[Excerpted records Boundary: Start]

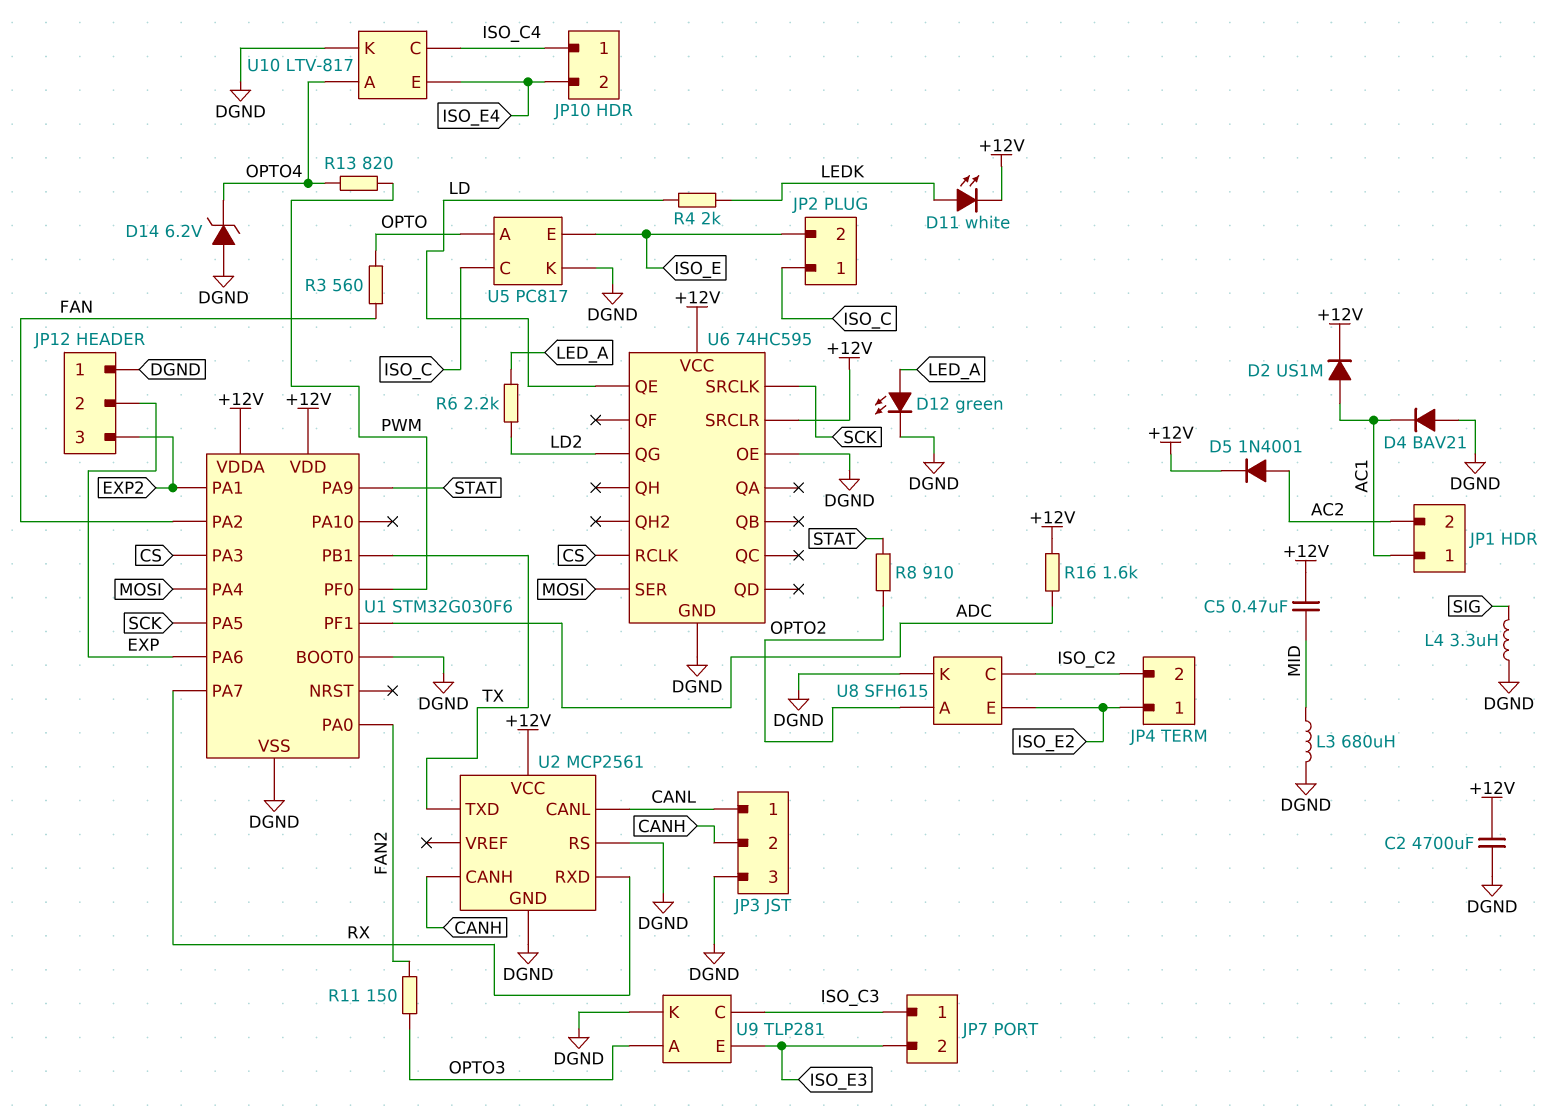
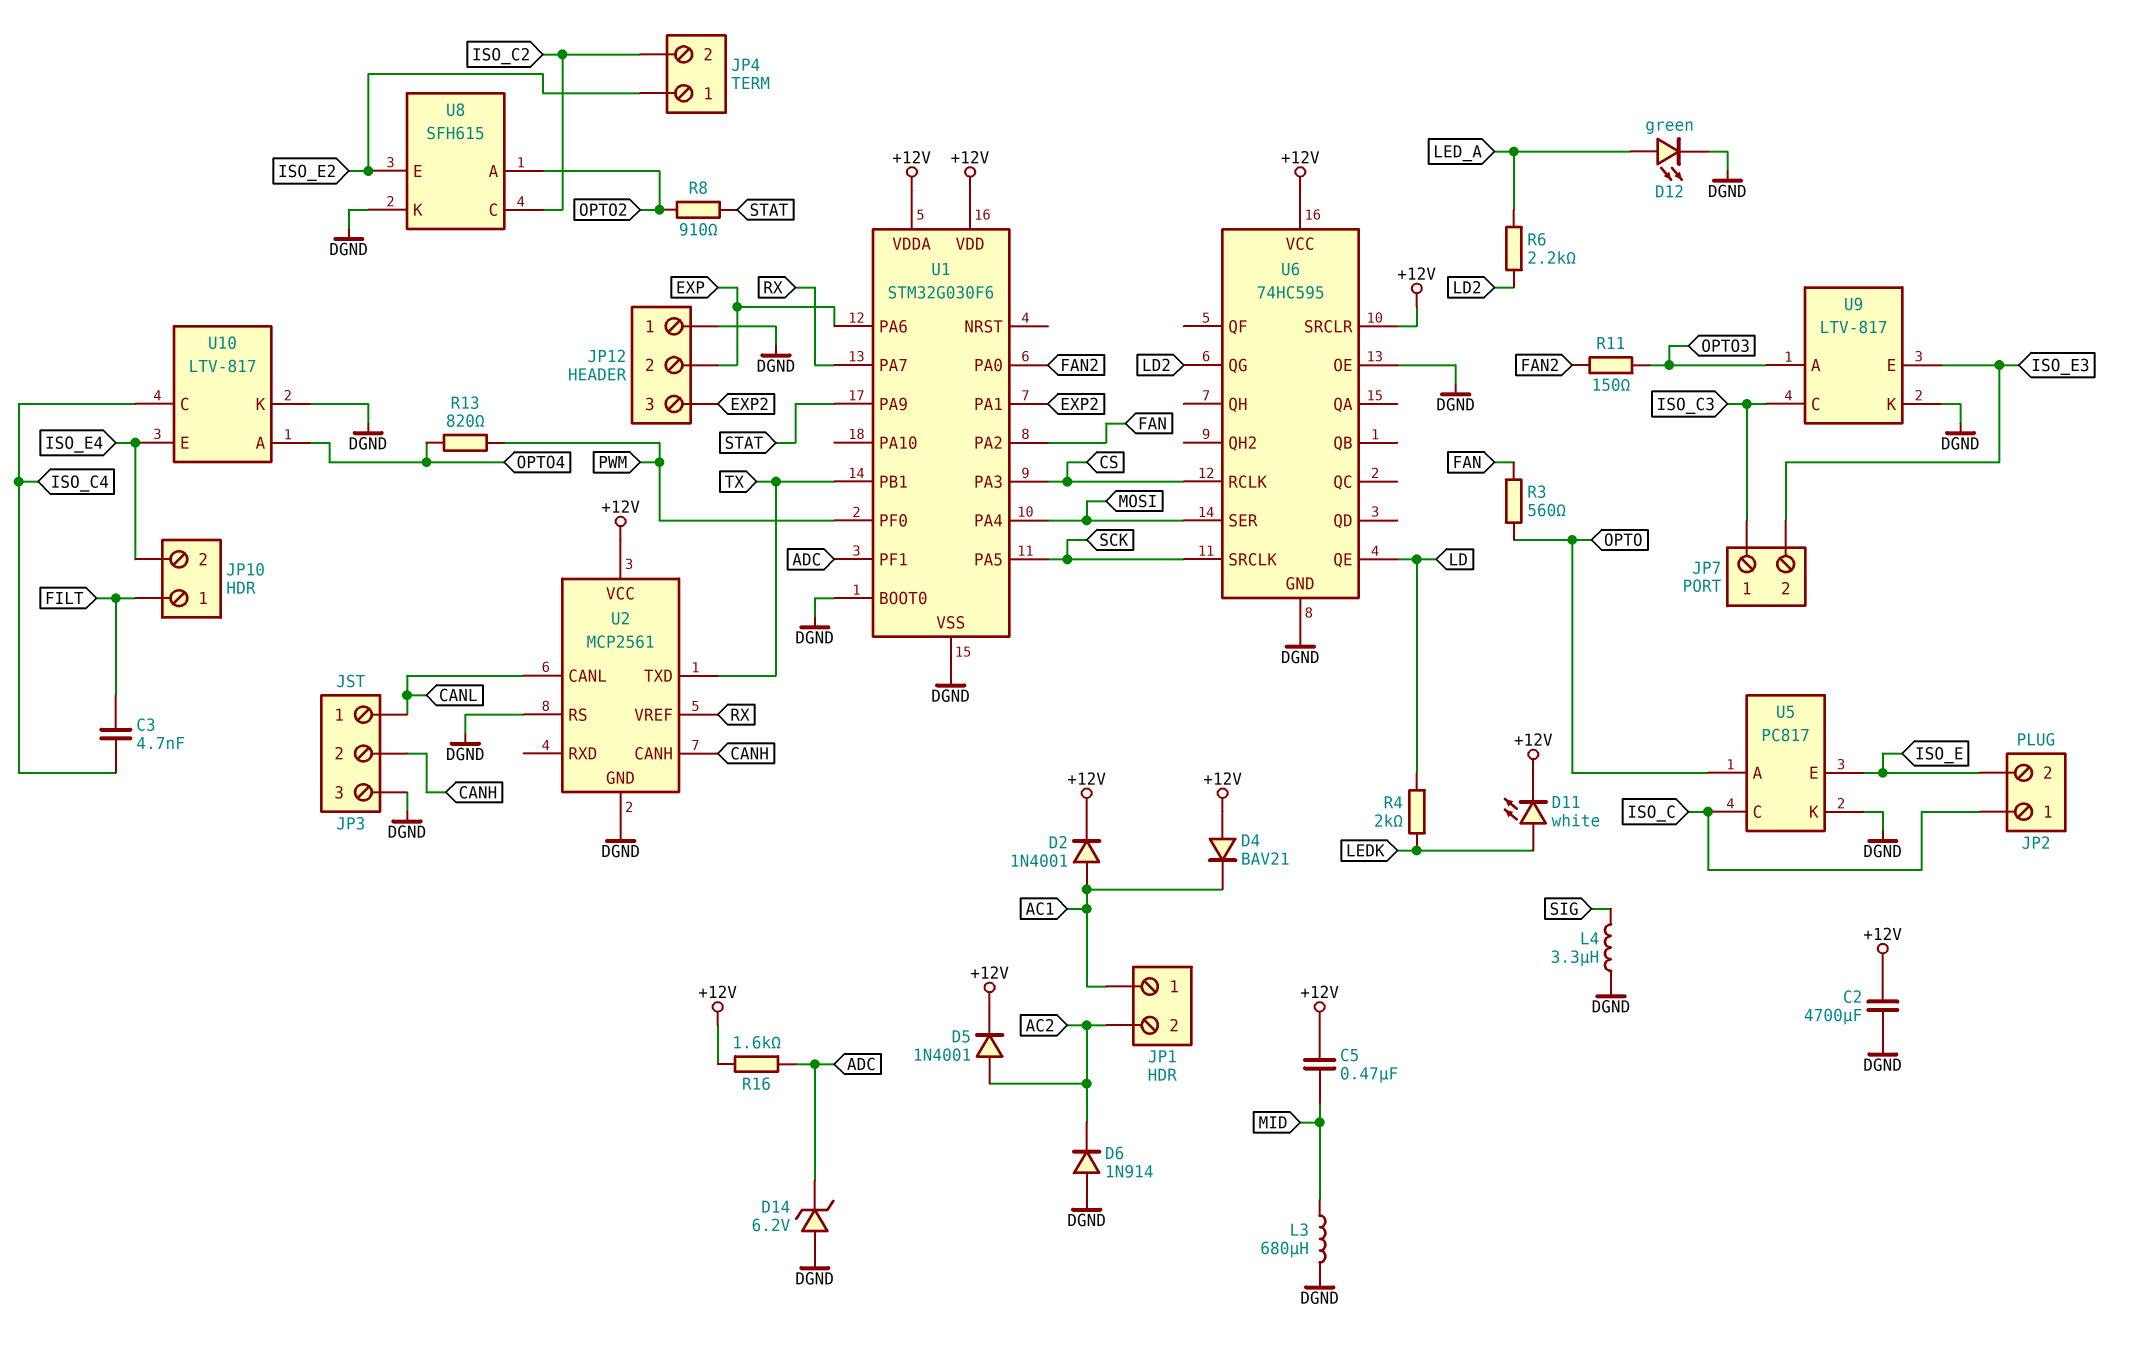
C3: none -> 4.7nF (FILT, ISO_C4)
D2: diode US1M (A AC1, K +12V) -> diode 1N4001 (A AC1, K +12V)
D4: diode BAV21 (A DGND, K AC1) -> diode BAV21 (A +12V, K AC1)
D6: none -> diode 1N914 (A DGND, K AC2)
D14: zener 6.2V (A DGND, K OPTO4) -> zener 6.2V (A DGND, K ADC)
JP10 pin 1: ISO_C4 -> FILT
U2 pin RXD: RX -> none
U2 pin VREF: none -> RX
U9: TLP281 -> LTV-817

[Excerpted records Boundary: End]

:: Exercise ::
The records above, copied word for word without the pictures, are what should be output.

:: Answer for the task ::
C3: none -> 4.7nF (FILT, ISO_C4)
D2: diode US1M (A AC1, K +12V) -> diode 1N4001 (A AC1, K +12V)
D4: diode BAV21 (A DGND, K AC1) -> diode BAV21 (A +12V, K AC1)
D6: none -> diode 1N914 (A DGND, K AC2)
D14: zener 6.2V (A DGND, K OPTO4) -> zener 6.2V (A DGND, K ADC)
JP10 pin 1: ISO_C4 -> FILT
U2 pin RXD: RX -> none
U2 pin VREF: none -> RX
U9: TLP281 -> LTV-817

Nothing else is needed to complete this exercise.